**TASK REQUIREMENTS:**
Could you print the stretch of lines below from the one with "brown dice (2nd from left in the first image)" through the one with "white carrot (2nd from left)", exactly as they stand and without any pictures?

**INFORMATION:**
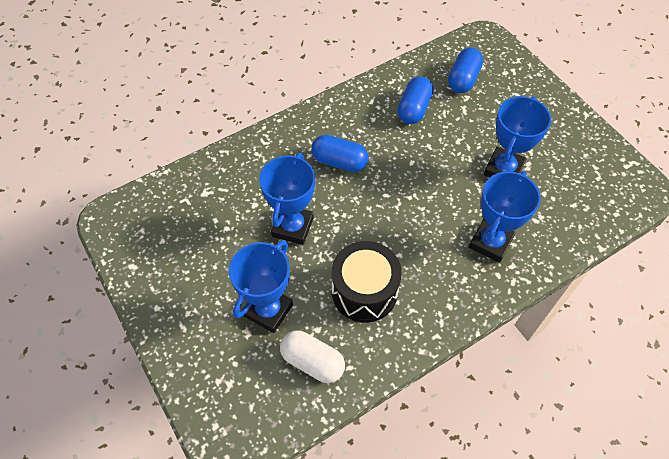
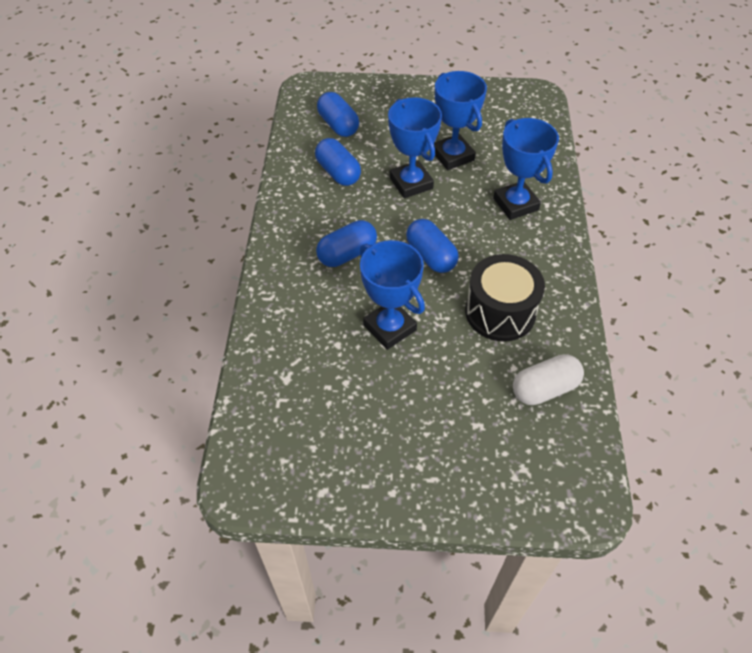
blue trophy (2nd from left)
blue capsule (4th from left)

--

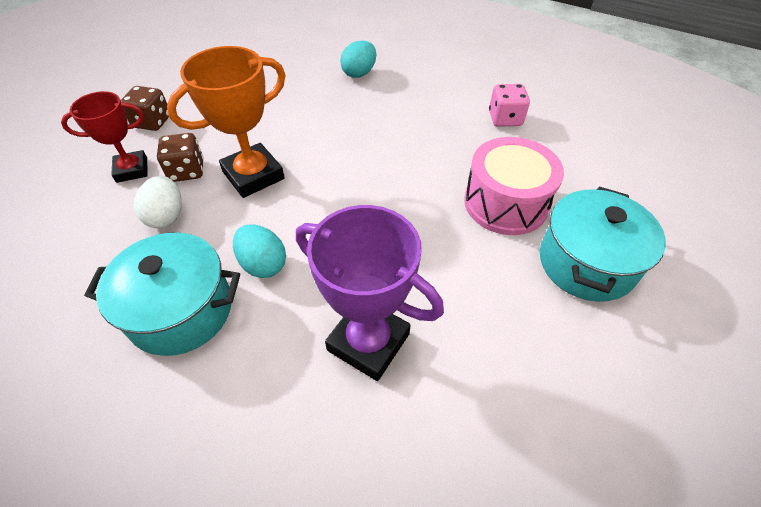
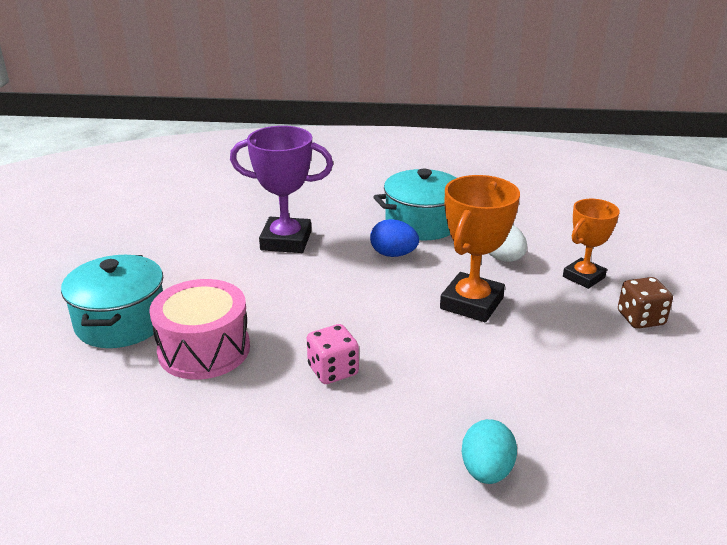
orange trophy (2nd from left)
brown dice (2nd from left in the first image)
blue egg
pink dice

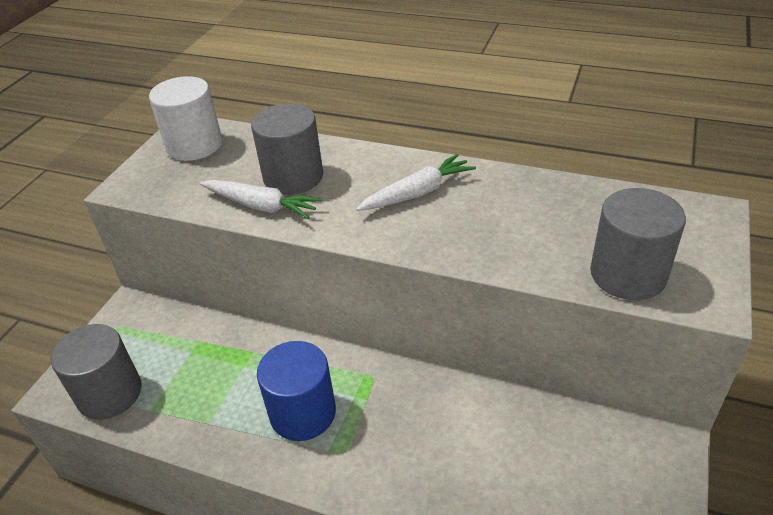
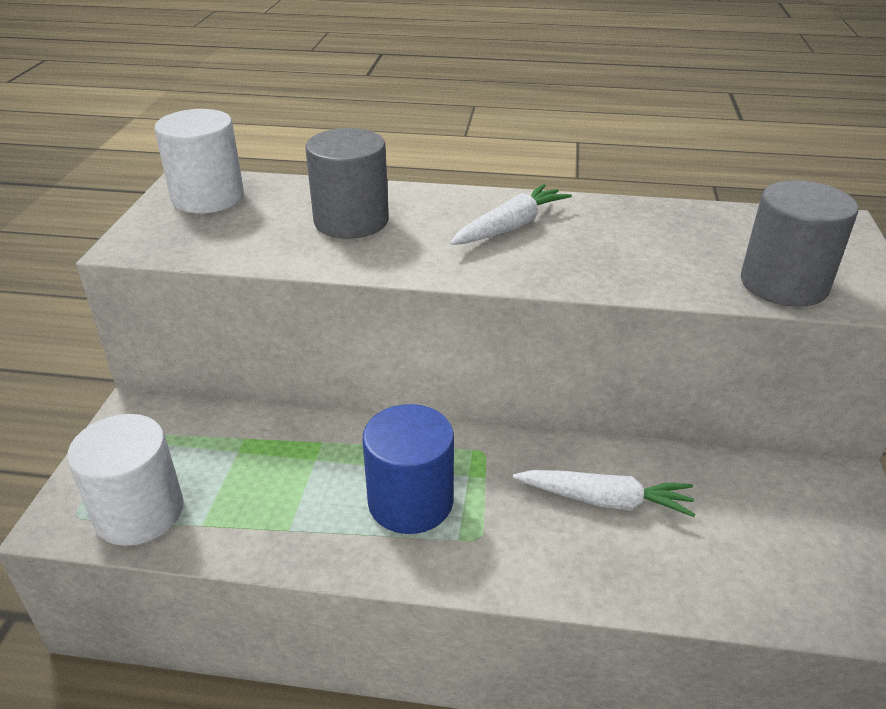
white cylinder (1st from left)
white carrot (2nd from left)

**RESPONSE BELOW:**
brown dice (2nd from left in the first image)
blue egg
pink dice

white cylinder (1st from left)
white carrot (2nd from left)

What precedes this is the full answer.